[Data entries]
++++++++++
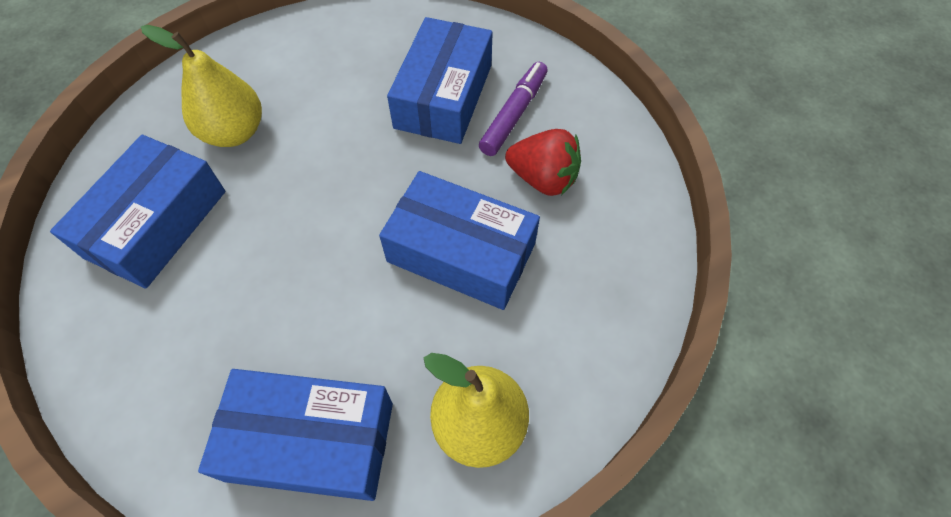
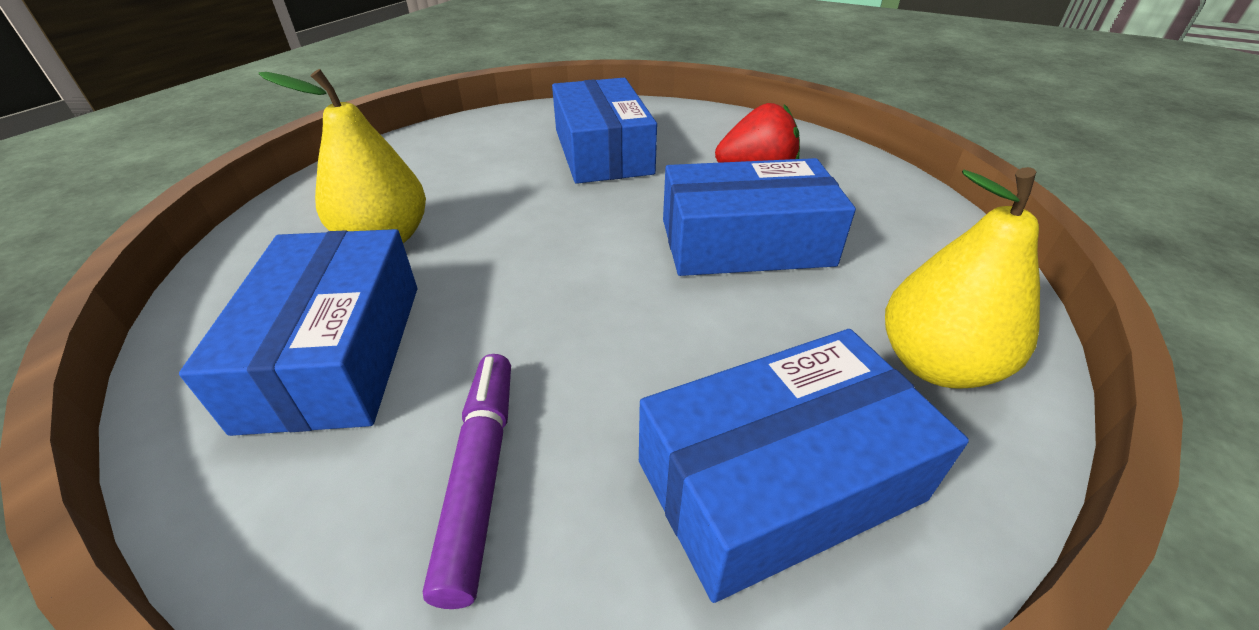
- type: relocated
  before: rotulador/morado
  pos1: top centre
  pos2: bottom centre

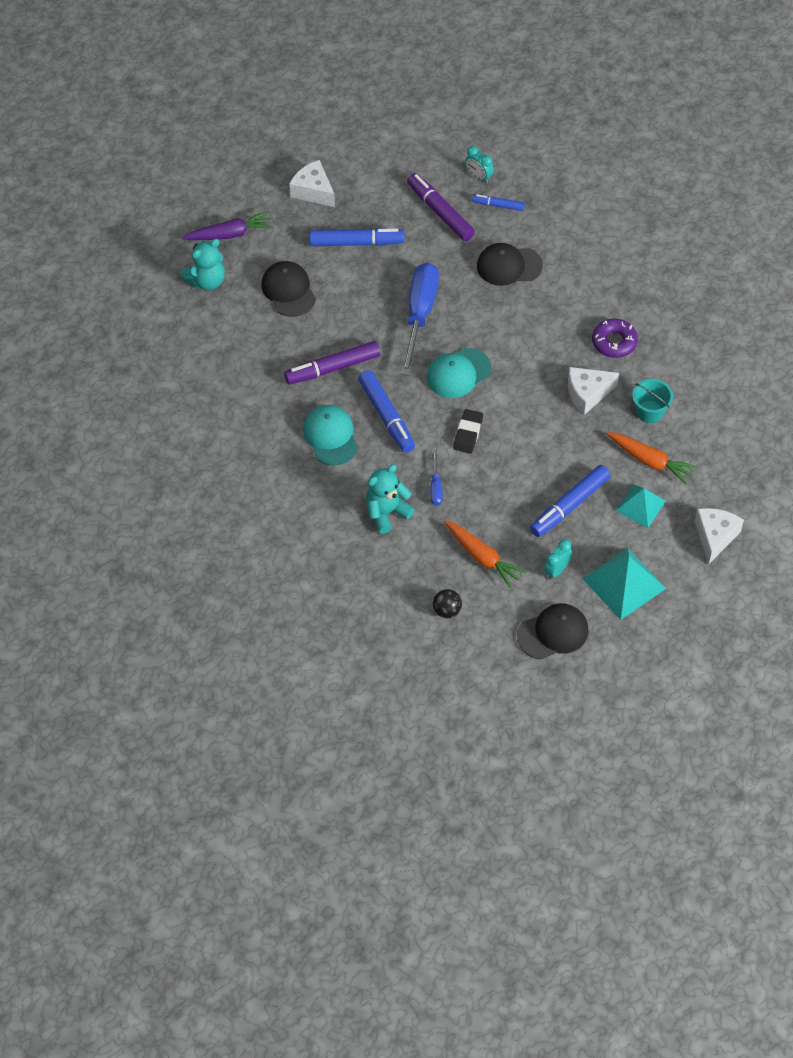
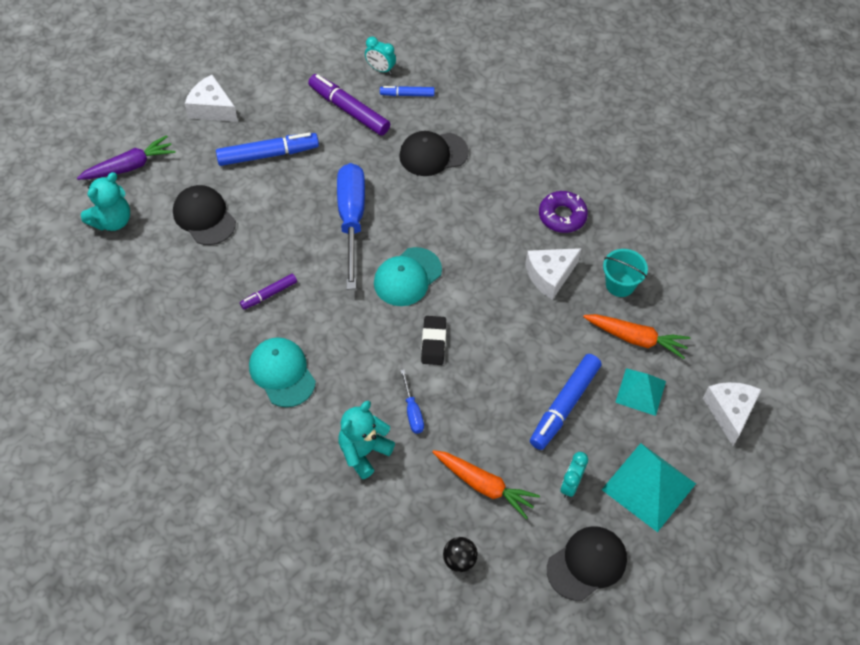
- type: size
  before: rotulador/morado (no. 1 from left)
  pos1: centre
  pos2: middle left
  scale: 0.56
- type: missing
  before: rotulador/azul (no. 2 from left)
  pos1: centre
++++++++++
▸ **What to work on**
Hand back all the entries exactly, leaving out the pictures.

▸ **Answer box**
- type: relocated
  before: rotulador/morado
  pos1: top centre
  pos2: bottom centre

- type: size
  before: rotulador/morado (no. 1 from left)
  pos1: centre
  pos2: middle left
  scale: 0.56
- type: missing
  before: rotulador/azul (no. 2 from left)
  pos1: centre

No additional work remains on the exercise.